The exercise
Starting from the line containing "I need masks", write out the rest of the entries exactly, through the final line, including nothing else.

(Lines of data)
- - -
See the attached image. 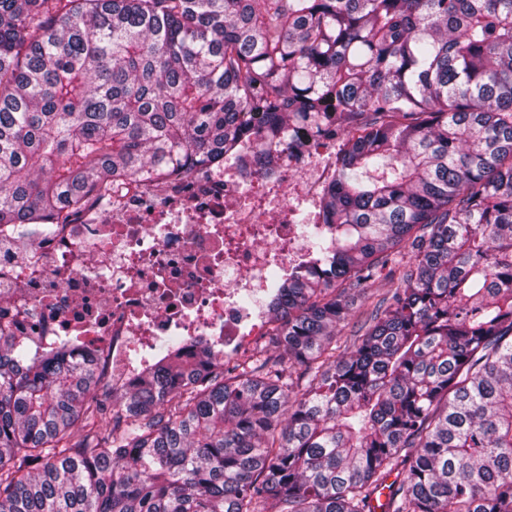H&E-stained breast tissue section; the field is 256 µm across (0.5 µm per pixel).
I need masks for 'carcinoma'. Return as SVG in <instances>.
Here are the masks:
<instances>
[{"mask_svg": "<svg viewBox=\"0 0 512 512\" xmlns=\"http://www.w3.org/2000/svg\"><path fill=\"white\" fill-rule=\"evenodd\" d=\"M299 125L339 149L277 356L175 337L109 411L0 330V512H512V0H0V225Z\"/></svg>", "mask_w": 512, "mask_h": 512, "instance_id": "obj_1", "label": "carcinoma"}]
</instances>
- - -
Solution to this problem
I need masks for 'carcinoma'. Return as SVG in <instances>.
Here are the masks:
<instances>
[{"mask_svg": "<svg viewBox=\"0 0 512 512\" xmlns=\"http://www.w3.org/2000/svg\"><path fill=\"white\" fill-rule=\"evenodd\" d=\"M299 125L339 149L277 356L175 337L109 411L0 330V512H512V0H0V225Z\"/></svg>", "mask_w": 512, "mask_h": 512, "instance_id": "obj_1", "label": "carcinoma"}]
</instances>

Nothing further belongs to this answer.